Exercise instructions:
Once you reach the line with "D10: diode 1N4148", transcribe it and every line after it to the end of the records, exactly, but not the pictures.

Provided data:
━━━━━━━━━━
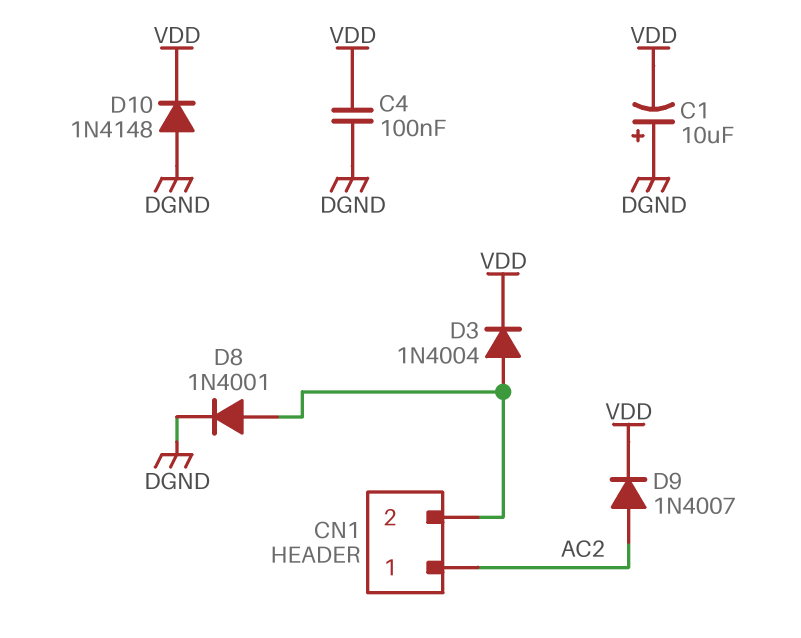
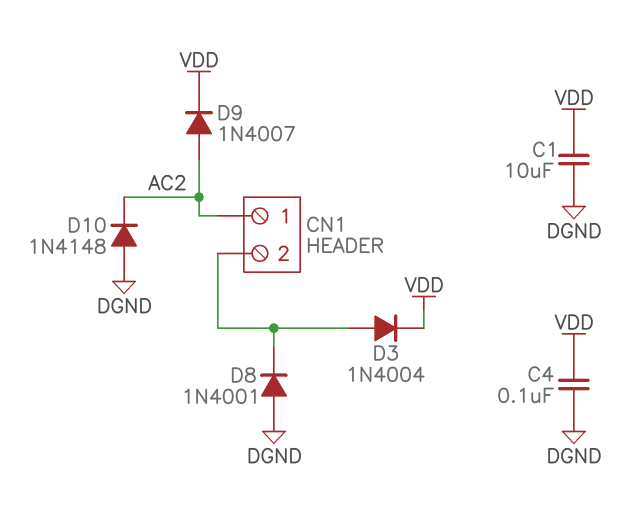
C1: 10uF (plus DGND, minus VDD) -> 10uF (DGND, VDD)
D8: diode 1N4001 (A CN1/2, K DGND) -> diode 1N4001 (A DGND, K CN1/2)
D10: diode 1N4148 (A DGND, K VDD) -> diode 1N4148 (A DGND, K AC2)

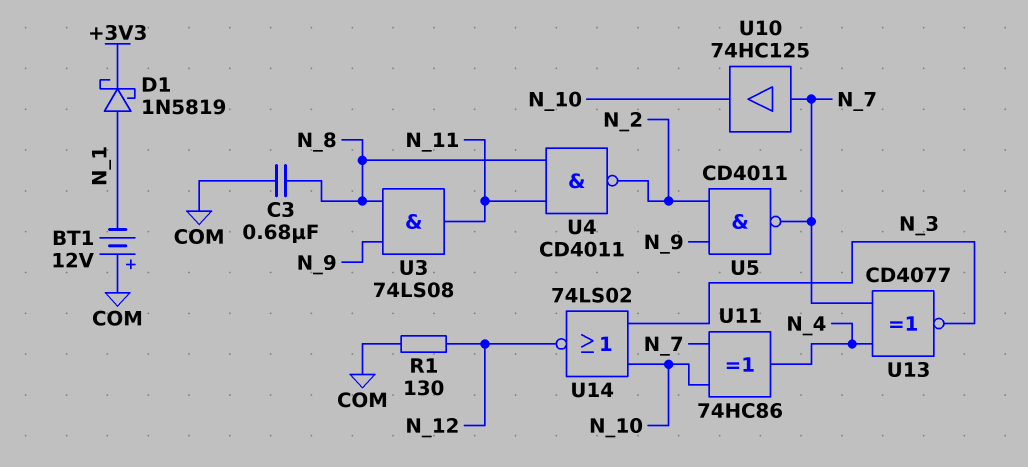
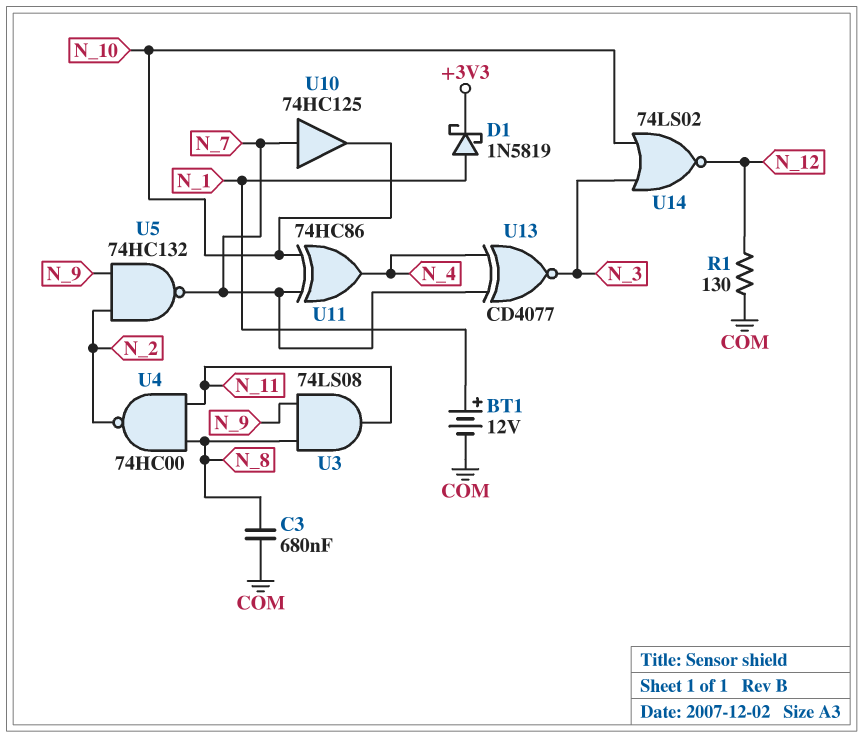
BT1: 12V (plus COM, minus N_1) -> 12V (plus N_1, minus COM)
U4: NAND CD4011 (in N_8, in N_11, out N_2) -> NAND 74HC00 (in N_8, in N_11, out N_2)
U5: NAND CD4011 (in N_2, in N_9, out N_7) -> NAND 74HC132 (in N_2, in N_9, out N_7)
━━━━━━━━━━
Output for this task:
D10: diode 1N4148 (A DGND, K VDD) -> diode 1N4148 (A DGND, K AC2)

BT1: 12V (plus COM, minus N_1) -> 12V (plus N_1, minus COM)
U4: NAND CD4011 (in N_8, in N_11, out N_2) -> NAND 74HC00 (in N_8, in N_11, out N_2)
U5: NAND CD4011 (in N_2, in N_9, out N_7) -> NAND 74HC132 (in N_2, in N_9, out N_7)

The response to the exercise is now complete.